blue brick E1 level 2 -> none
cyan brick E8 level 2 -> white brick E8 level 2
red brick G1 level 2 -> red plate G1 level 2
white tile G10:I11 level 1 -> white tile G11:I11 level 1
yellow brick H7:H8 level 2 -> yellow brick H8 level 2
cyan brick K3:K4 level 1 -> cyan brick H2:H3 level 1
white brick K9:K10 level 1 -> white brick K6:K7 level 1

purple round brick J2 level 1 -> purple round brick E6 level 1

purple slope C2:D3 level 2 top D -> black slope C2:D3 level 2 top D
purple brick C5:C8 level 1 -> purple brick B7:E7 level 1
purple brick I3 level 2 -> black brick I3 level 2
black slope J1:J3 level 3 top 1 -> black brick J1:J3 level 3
###
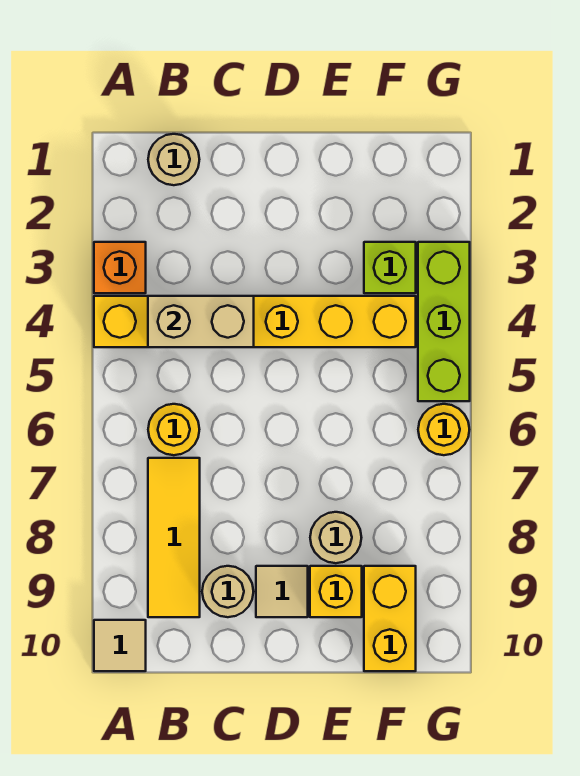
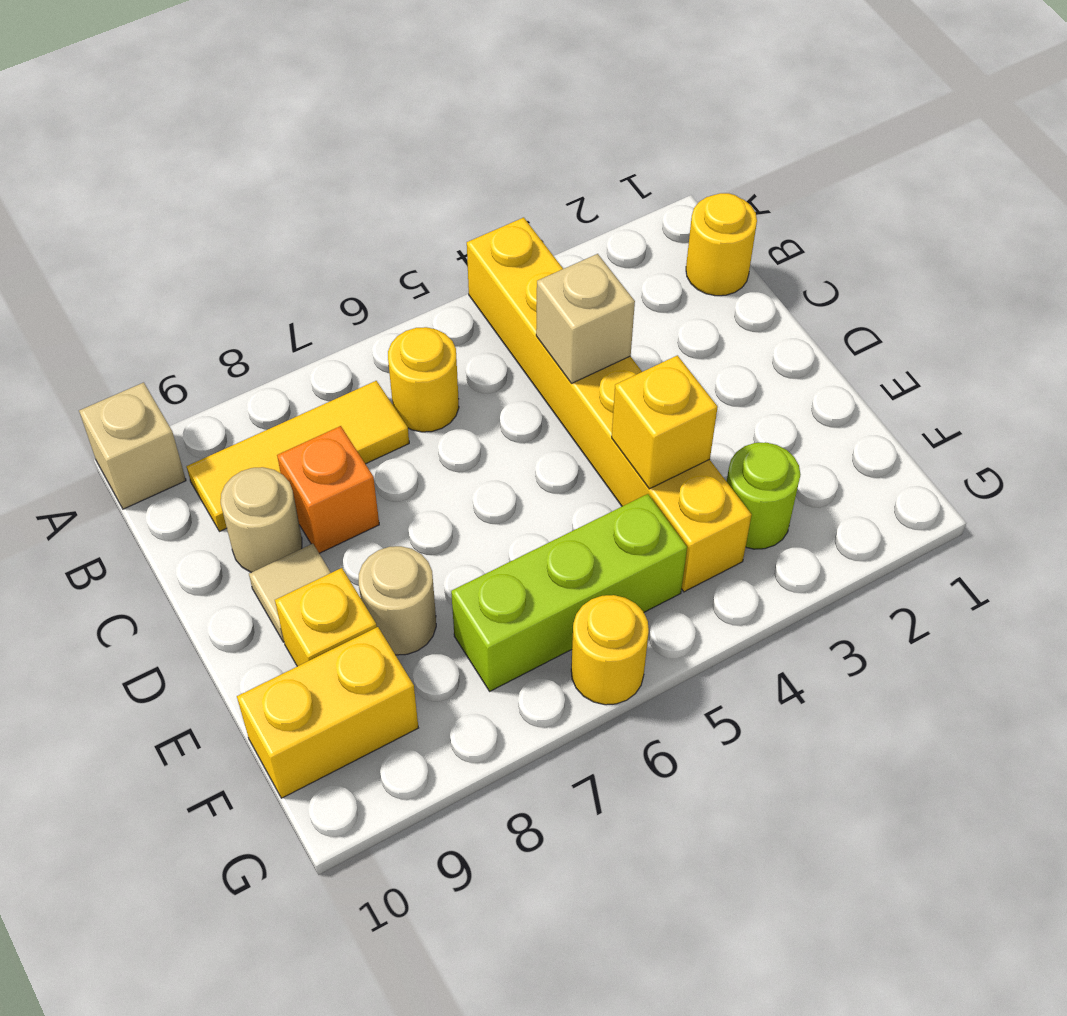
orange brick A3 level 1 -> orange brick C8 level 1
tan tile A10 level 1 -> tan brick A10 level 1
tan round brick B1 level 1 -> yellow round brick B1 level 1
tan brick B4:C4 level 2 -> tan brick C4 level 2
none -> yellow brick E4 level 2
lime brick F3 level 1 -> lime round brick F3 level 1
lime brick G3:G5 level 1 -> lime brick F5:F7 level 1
###
— TASK OBJECTIVE —
Scan the entries above and return each line that holds "tile".

— RESPONSE FOR THIS EXERCISE —
white tile G10:I11 level 1 -> white tile G11:I11 level 1
tan tile A10 level 1 -> tan brick A10 level 1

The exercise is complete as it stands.